TASK
Exactly and only the lines from the first entry through the line with "none -> tan cone F1 level 1" should be copied, both ends included, with no pictures.

RECORDS SHOWN
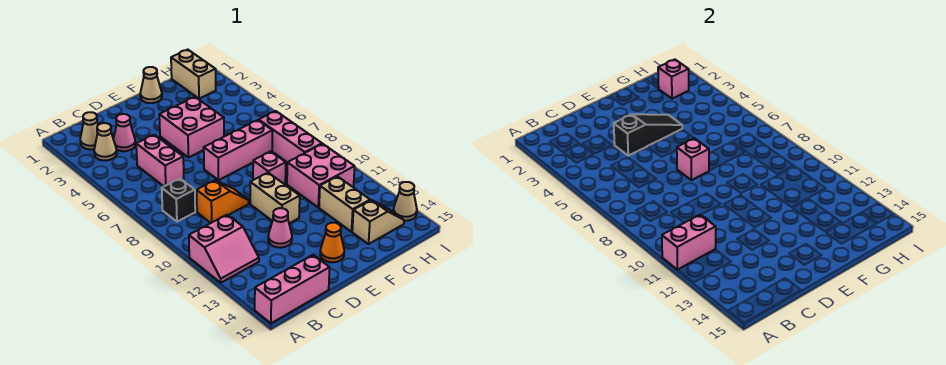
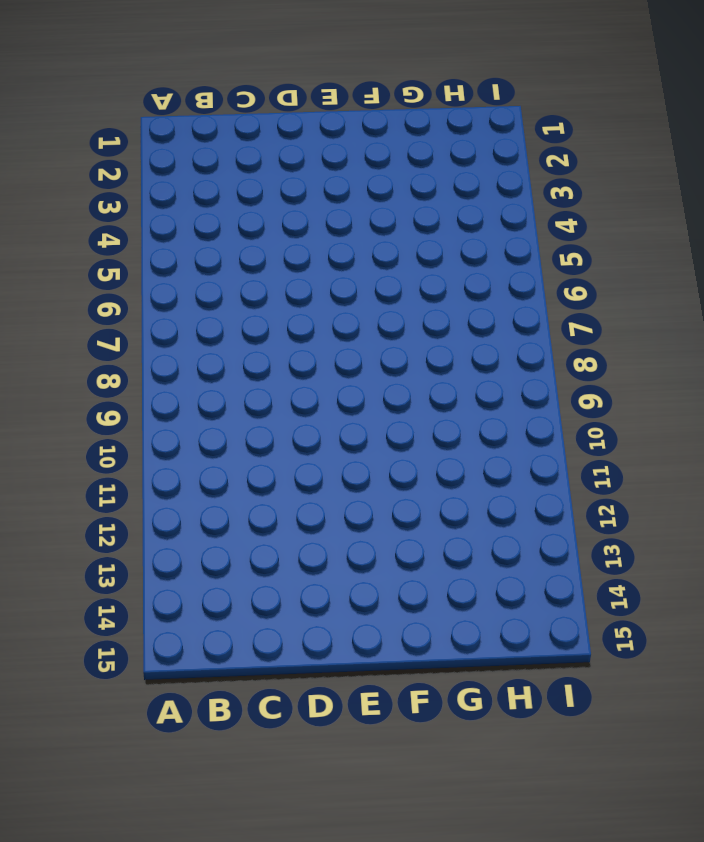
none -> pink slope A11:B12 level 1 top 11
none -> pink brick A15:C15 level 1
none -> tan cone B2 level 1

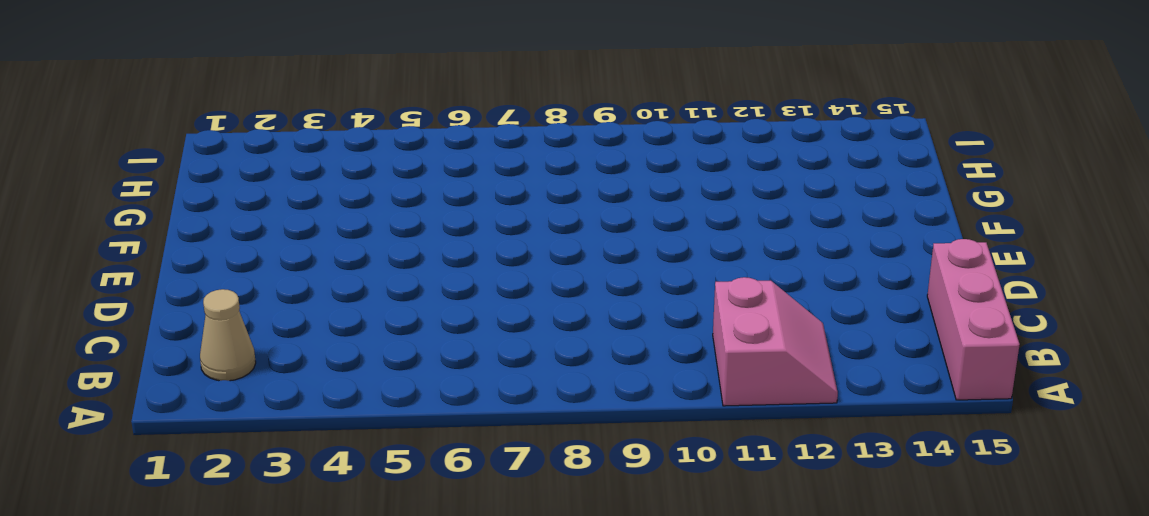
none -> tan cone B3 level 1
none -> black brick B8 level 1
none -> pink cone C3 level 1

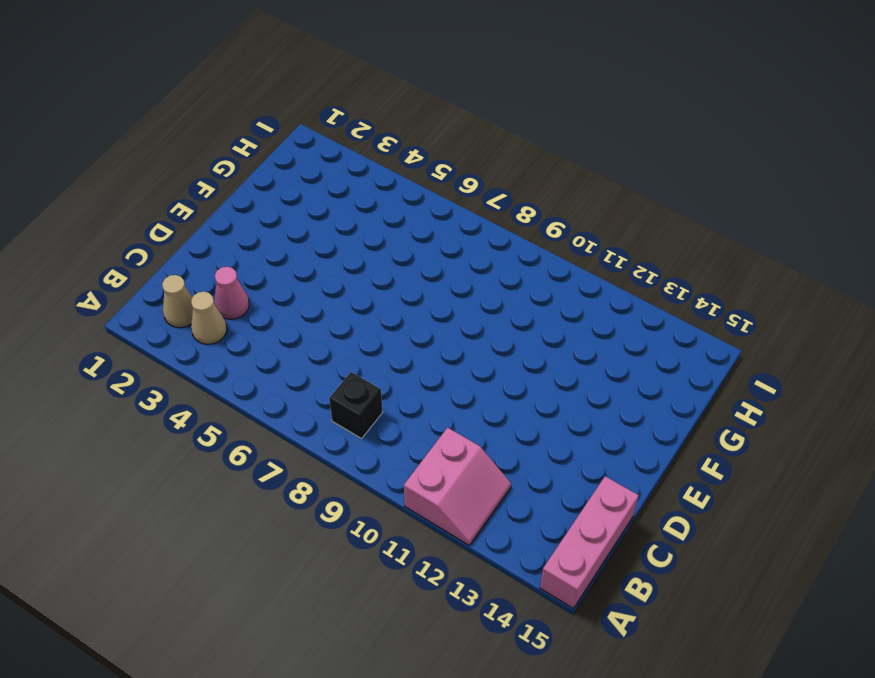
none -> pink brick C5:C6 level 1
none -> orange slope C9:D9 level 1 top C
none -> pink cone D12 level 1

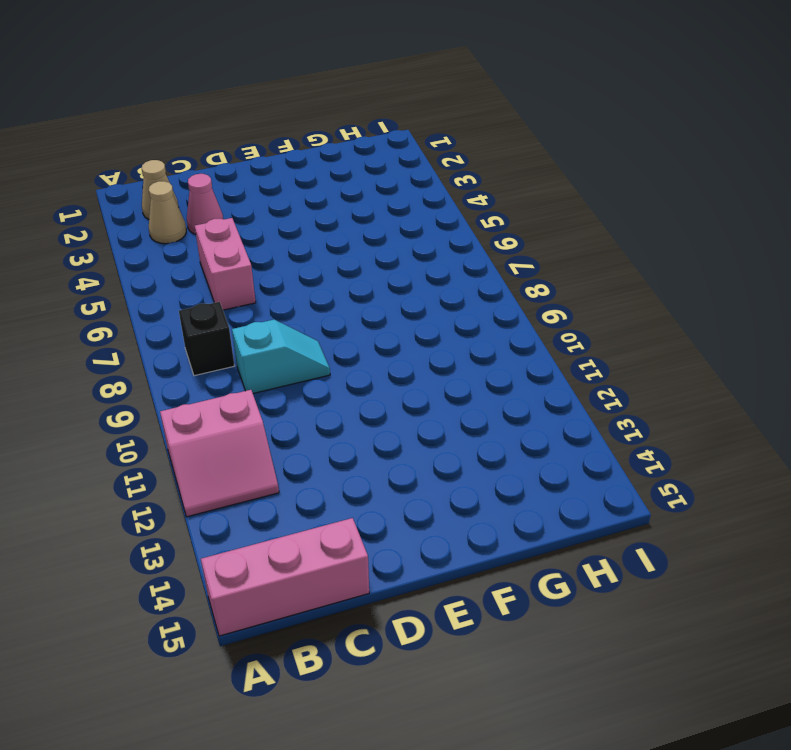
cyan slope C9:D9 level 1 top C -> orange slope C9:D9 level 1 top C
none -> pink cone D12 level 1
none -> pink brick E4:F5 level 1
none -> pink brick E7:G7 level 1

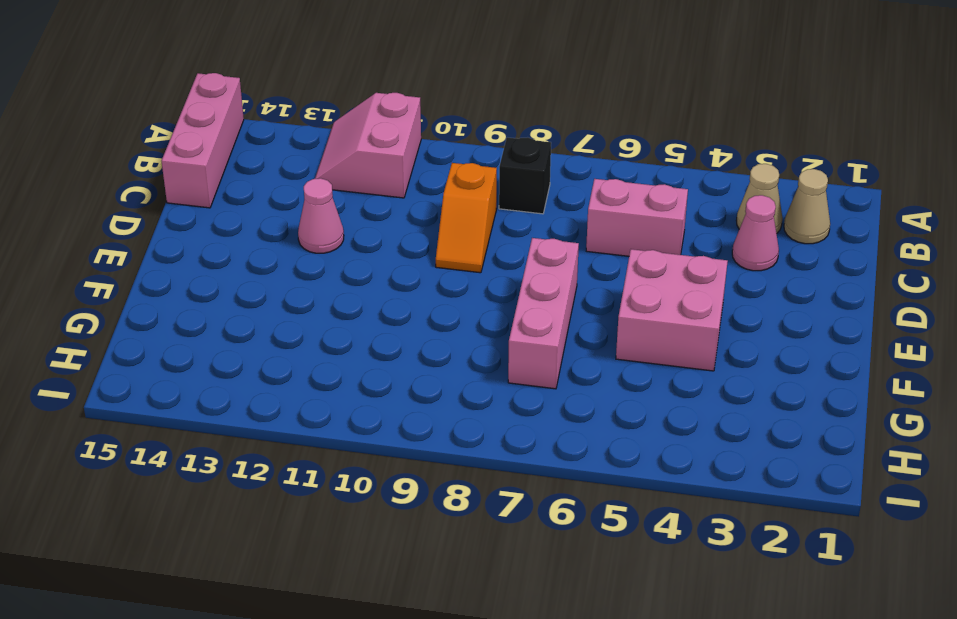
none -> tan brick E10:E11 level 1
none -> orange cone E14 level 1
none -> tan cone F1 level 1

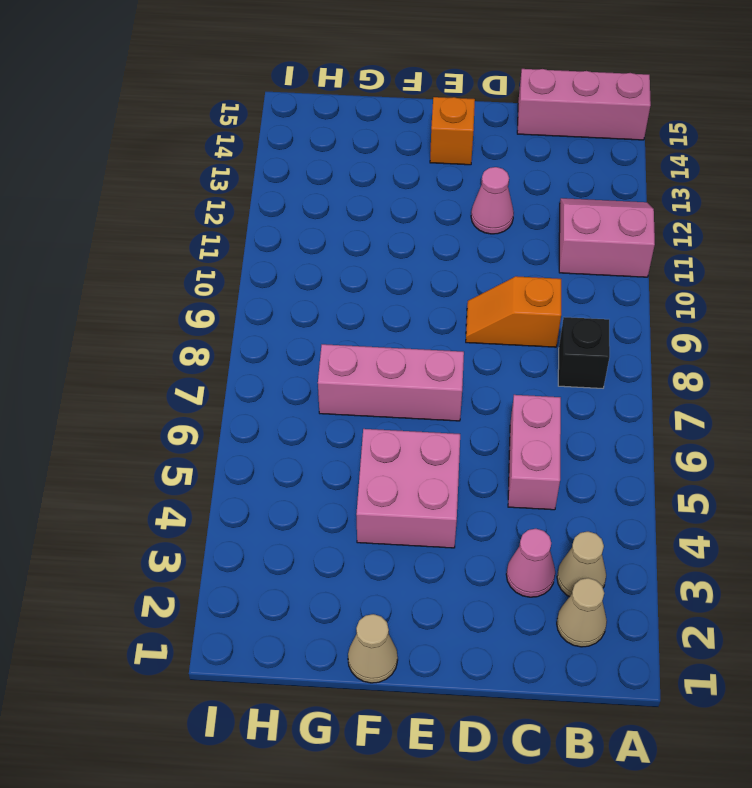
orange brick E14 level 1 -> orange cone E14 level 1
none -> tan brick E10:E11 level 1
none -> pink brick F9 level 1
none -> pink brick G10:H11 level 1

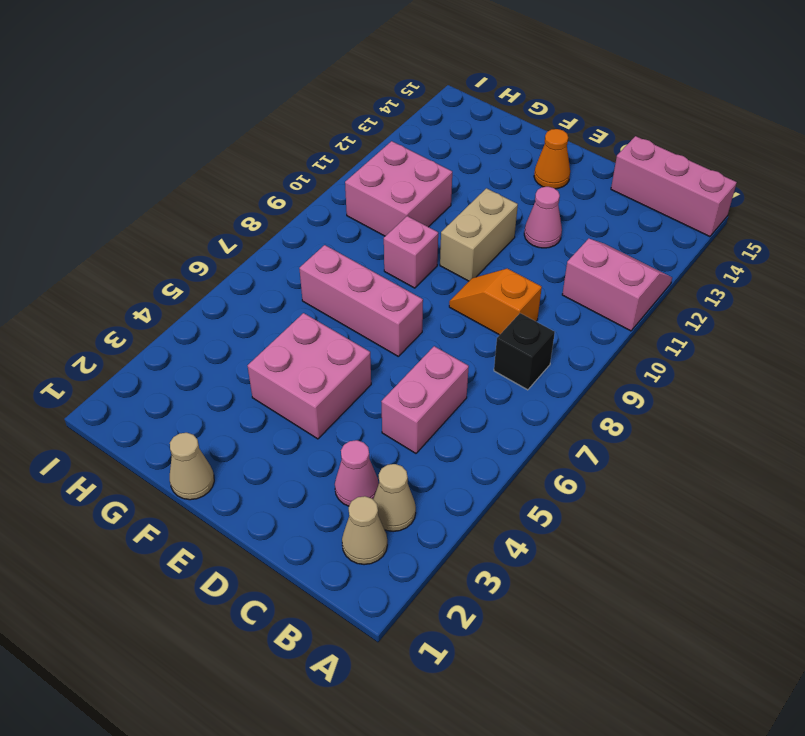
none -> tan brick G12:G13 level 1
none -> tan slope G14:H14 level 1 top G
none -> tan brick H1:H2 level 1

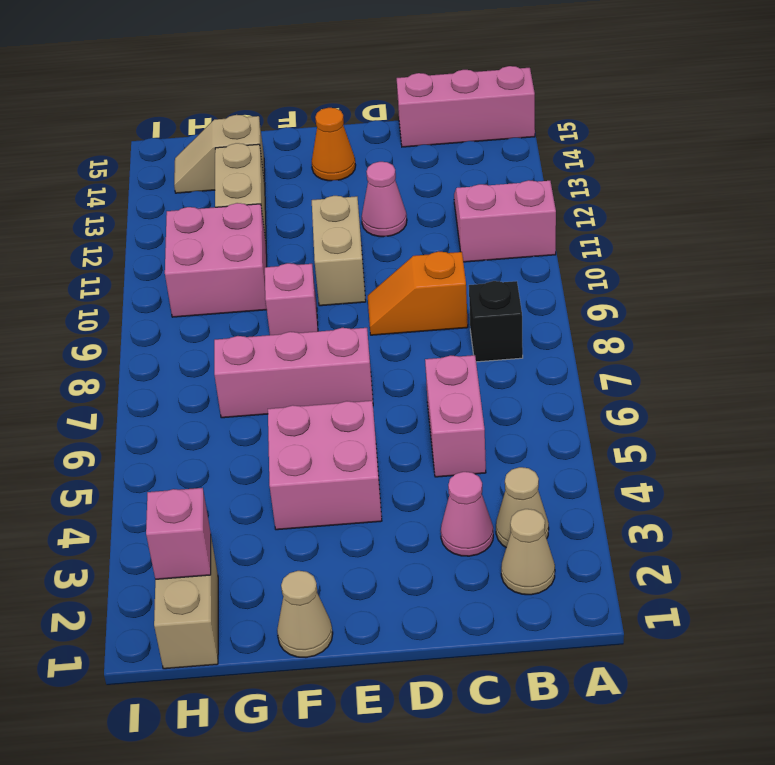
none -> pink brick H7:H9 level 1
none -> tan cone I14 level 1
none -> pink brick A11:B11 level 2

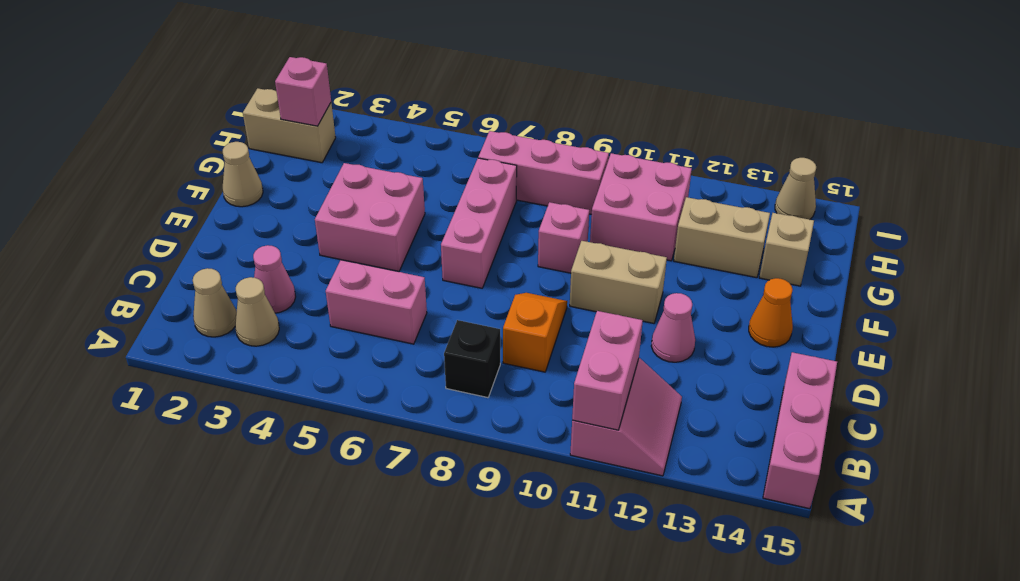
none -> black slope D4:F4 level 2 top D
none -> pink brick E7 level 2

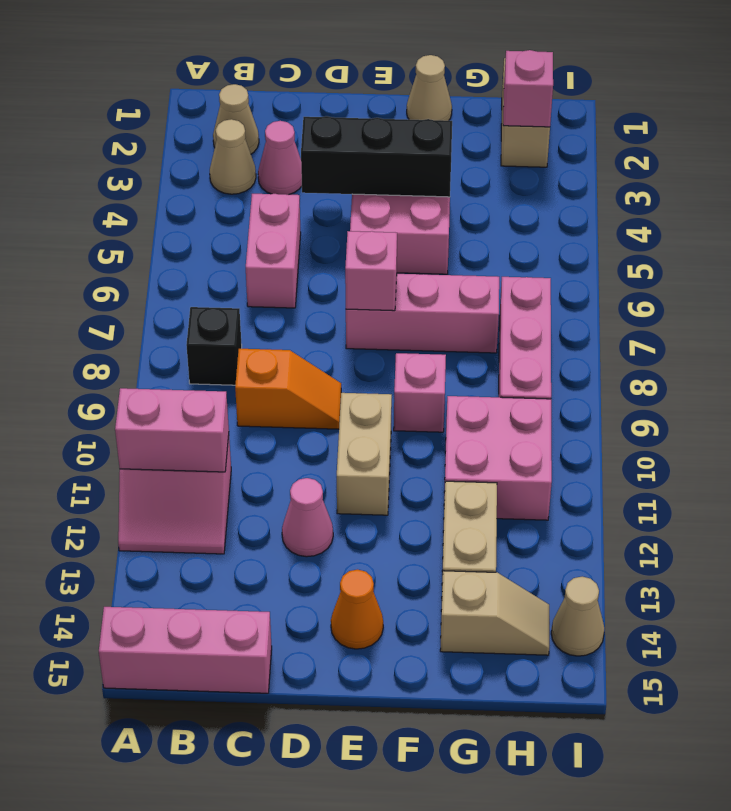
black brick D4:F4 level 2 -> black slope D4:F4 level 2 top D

EXPECTED OUTPUT
none -> pink slope A11:B12 level 1 top 11
none -> pink brick A15:C15 level 1
none -> tan cone B2 level 1

none -> tan cone B3 level 1
none -> black brick B8 level 1
none -> pink cone C3 level 1

none -> pink brick C5:C6 level 1
none -> orange slope C9:D9 level 1 top C
none -> pink cone D12 level 1

cyan slope C9:D9 level 1 top C -> orange slope C9:D9 level 1 top C
none -> pink cone D12 level 1
none -> pink brick E4:F5 level 1
none -> pink brick E7:G7 level 1

none -> tan brick E10:E11 level 1
none -> orange cone E14 level 1
none -> tan cone F1 level 1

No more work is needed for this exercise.